From the lines below, pick out every one that contains the string "place". Letter case counts.

_ _ _

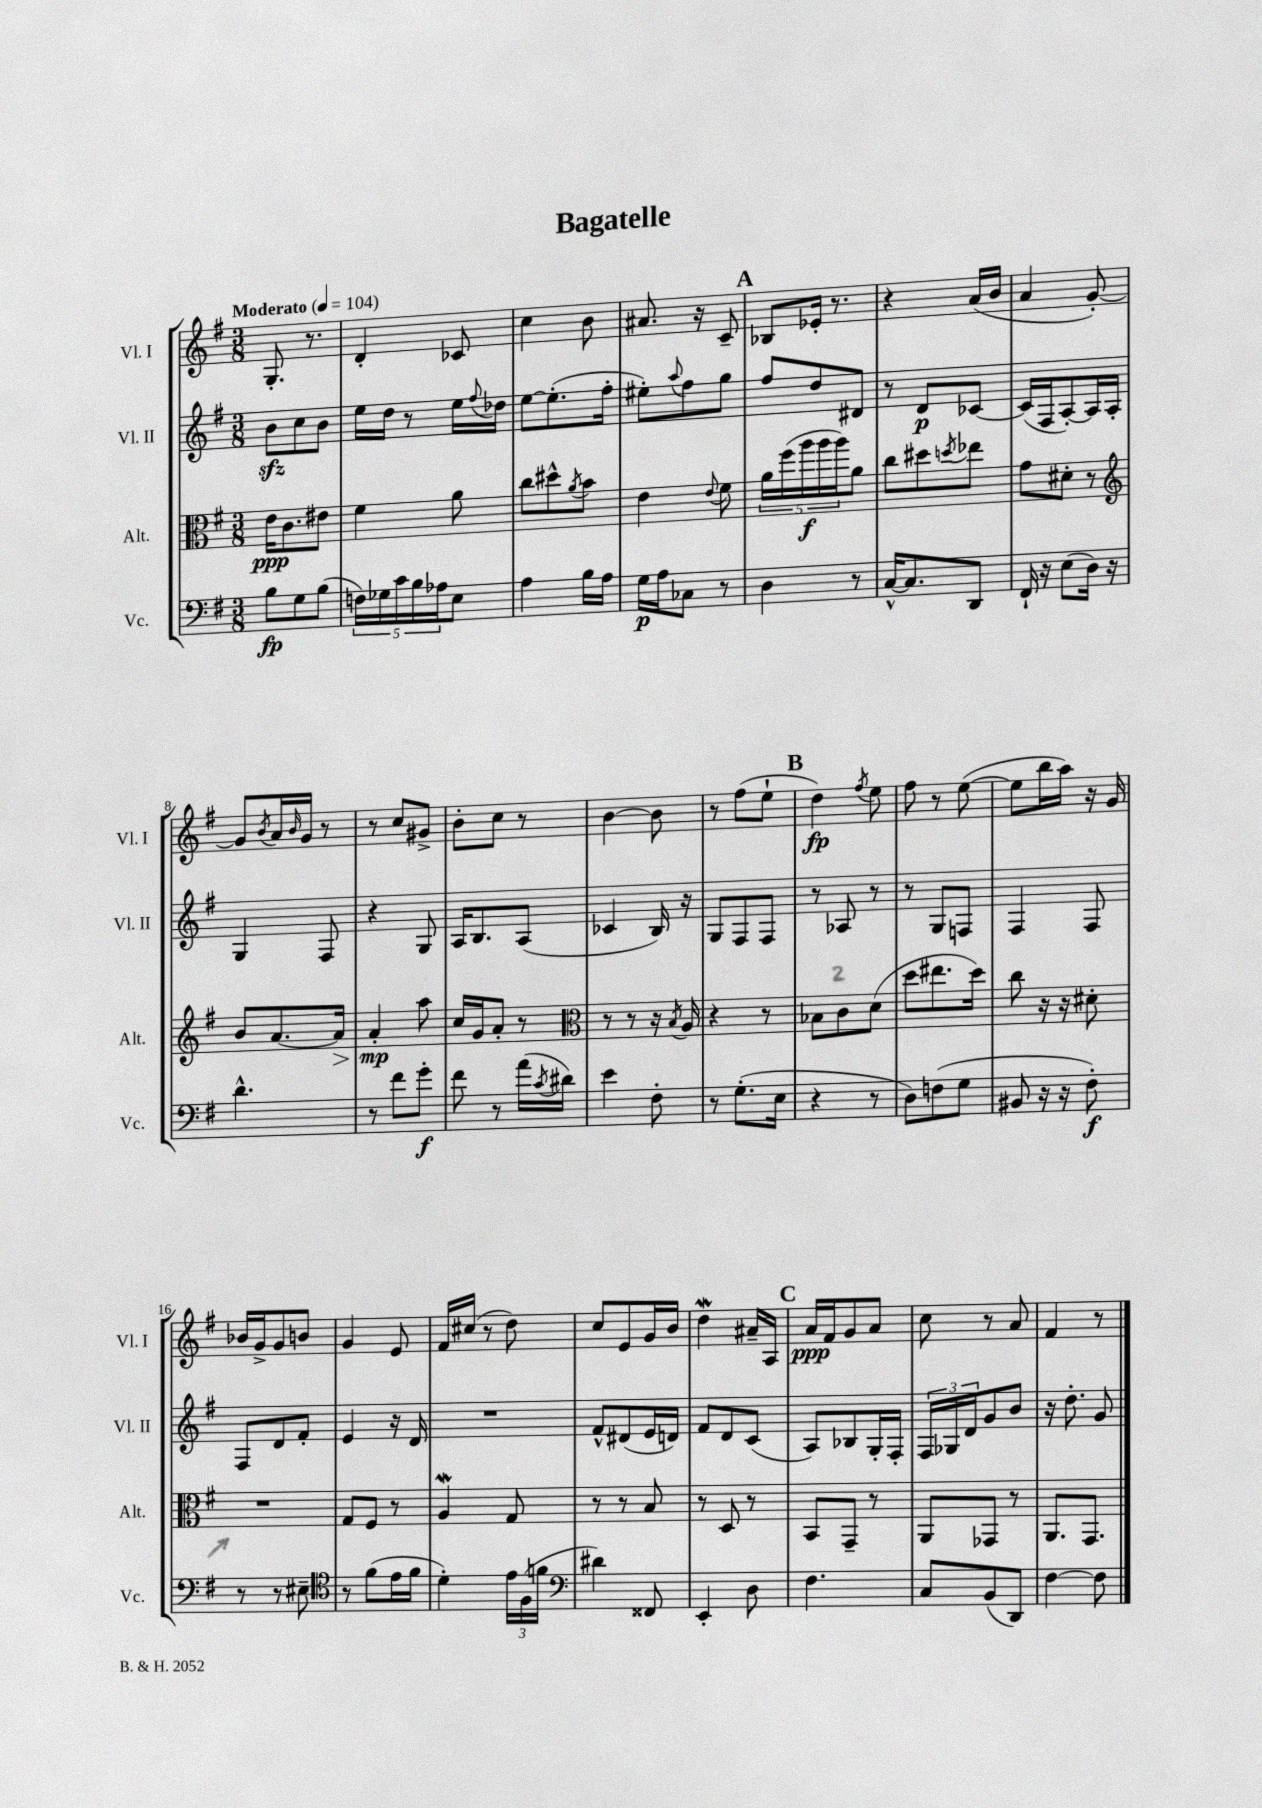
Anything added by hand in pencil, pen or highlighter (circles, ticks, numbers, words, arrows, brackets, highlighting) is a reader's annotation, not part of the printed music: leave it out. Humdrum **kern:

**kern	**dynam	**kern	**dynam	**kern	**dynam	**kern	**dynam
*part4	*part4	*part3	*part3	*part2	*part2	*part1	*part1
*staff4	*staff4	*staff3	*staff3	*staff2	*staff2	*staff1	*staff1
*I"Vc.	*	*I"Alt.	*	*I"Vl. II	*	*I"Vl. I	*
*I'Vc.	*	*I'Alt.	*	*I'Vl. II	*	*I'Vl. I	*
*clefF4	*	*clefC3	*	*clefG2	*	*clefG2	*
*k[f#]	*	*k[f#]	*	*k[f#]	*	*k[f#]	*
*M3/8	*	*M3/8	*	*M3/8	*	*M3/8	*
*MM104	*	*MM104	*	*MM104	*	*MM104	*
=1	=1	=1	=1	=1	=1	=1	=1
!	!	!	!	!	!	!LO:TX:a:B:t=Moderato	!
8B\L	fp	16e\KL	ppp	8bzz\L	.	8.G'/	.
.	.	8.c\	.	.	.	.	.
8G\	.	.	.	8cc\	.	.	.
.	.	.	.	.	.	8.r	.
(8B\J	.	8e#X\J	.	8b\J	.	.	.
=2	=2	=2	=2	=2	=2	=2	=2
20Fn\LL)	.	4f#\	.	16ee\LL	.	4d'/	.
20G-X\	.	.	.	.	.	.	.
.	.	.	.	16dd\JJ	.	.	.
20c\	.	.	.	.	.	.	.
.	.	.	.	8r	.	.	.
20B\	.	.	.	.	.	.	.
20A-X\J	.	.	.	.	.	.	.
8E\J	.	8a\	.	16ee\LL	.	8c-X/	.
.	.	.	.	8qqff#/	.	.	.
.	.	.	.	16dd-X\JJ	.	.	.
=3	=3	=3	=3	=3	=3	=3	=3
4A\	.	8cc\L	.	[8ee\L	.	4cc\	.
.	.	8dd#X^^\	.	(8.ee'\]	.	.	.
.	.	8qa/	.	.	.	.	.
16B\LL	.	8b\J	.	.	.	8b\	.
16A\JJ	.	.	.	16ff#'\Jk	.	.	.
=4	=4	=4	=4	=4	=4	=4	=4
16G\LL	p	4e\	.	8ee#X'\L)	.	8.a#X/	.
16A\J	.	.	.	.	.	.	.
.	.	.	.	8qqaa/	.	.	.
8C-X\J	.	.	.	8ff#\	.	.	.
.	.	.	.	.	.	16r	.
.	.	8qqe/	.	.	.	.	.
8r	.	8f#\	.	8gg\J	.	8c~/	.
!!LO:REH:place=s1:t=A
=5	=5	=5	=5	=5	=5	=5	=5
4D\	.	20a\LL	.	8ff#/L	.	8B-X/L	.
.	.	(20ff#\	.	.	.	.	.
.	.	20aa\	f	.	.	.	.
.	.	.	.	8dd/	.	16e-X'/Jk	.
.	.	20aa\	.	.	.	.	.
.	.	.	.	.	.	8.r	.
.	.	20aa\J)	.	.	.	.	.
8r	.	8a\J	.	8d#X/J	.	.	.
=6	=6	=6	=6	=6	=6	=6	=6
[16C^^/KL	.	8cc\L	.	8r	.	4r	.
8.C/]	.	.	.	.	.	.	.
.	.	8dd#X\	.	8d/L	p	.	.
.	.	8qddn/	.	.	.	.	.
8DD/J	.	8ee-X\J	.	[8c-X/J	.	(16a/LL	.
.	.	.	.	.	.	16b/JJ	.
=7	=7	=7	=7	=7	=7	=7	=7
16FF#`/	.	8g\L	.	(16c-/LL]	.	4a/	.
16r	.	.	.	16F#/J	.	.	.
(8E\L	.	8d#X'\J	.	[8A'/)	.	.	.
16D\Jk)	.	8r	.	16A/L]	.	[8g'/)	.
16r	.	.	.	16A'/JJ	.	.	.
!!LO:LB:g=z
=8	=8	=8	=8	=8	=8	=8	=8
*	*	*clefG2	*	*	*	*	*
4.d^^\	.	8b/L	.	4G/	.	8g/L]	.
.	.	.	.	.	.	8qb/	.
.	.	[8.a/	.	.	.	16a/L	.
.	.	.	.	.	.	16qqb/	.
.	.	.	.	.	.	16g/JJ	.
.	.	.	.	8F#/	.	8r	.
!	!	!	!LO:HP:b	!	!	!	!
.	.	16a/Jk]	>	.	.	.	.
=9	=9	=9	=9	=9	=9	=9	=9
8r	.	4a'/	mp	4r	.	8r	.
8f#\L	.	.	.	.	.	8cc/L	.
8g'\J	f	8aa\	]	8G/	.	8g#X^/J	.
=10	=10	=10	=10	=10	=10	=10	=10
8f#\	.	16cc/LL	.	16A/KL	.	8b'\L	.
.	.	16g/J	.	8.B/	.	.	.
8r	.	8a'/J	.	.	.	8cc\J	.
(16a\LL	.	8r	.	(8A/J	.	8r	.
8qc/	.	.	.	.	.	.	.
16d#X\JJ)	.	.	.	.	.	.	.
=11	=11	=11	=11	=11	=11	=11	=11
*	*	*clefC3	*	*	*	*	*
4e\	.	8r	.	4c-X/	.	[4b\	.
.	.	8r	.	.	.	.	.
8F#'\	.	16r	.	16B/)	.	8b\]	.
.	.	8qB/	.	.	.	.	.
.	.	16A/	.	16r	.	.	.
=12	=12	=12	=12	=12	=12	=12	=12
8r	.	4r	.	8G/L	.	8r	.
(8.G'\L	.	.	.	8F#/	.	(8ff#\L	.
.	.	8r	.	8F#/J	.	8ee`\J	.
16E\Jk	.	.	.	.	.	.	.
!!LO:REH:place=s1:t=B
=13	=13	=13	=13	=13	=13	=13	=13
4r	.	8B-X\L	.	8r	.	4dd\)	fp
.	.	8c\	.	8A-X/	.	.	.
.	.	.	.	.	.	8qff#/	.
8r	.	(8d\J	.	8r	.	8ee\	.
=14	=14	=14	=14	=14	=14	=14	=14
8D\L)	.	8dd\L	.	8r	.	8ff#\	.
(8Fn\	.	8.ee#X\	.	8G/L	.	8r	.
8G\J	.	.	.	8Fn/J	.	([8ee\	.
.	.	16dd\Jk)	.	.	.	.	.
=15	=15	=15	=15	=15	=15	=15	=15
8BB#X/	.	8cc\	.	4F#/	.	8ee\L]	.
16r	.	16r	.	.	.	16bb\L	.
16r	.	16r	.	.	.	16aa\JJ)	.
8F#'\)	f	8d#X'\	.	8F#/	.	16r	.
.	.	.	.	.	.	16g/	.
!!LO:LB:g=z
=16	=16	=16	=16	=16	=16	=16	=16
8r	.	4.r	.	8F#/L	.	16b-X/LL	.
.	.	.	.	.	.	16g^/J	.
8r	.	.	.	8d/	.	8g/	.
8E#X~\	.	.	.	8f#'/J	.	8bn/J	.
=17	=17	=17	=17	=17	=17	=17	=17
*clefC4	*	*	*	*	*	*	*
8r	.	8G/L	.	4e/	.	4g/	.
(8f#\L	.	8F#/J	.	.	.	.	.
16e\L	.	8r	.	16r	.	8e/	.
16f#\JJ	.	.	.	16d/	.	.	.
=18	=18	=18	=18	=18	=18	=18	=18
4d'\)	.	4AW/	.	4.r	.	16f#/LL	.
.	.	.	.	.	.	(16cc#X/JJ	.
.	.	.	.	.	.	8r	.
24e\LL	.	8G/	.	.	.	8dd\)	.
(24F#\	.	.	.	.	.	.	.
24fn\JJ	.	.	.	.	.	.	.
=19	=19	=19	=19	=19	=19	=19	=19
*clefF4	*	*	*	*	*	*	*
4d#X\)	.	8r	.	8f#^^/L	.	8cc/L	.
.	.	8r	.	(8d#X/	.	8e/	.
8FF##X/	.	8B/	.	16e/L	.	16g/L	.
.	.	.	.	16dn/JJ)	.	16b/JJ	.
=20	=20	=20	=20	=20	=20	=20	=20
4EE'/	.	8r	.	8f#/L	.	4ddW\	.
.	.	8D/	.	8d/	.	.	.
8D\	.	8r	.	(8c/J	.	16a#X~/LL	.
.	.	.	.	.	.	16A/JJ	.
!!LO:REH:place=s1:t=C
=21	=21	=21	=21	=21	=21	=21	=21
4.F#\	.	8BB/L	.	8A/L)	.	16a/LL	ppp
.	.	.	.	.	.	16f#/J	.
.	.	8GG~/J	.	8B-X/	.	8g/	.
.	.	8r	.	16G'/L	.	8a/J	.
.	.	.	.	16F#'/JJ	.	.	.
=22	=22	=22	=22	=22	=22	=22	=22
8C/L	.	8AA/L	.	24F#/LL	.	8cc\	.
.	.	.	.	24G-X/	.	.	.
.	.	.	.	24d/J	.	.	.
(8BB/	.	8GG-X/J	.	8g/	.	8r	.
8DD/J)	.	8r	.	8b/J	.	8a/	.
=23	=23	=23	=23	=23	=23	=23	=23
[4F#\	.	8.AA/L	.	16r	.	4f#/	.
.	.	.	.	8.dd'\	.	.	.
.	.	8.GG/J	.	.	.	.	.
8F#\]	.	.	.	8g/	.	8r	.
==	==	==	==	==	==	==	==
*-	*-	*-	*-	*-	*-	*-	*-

_ _ _

The completed task:
!!LO:REH:place=s1:t=A
!!LO:REH:place=s1:t=B
!!LO:REH:place=s1:t=C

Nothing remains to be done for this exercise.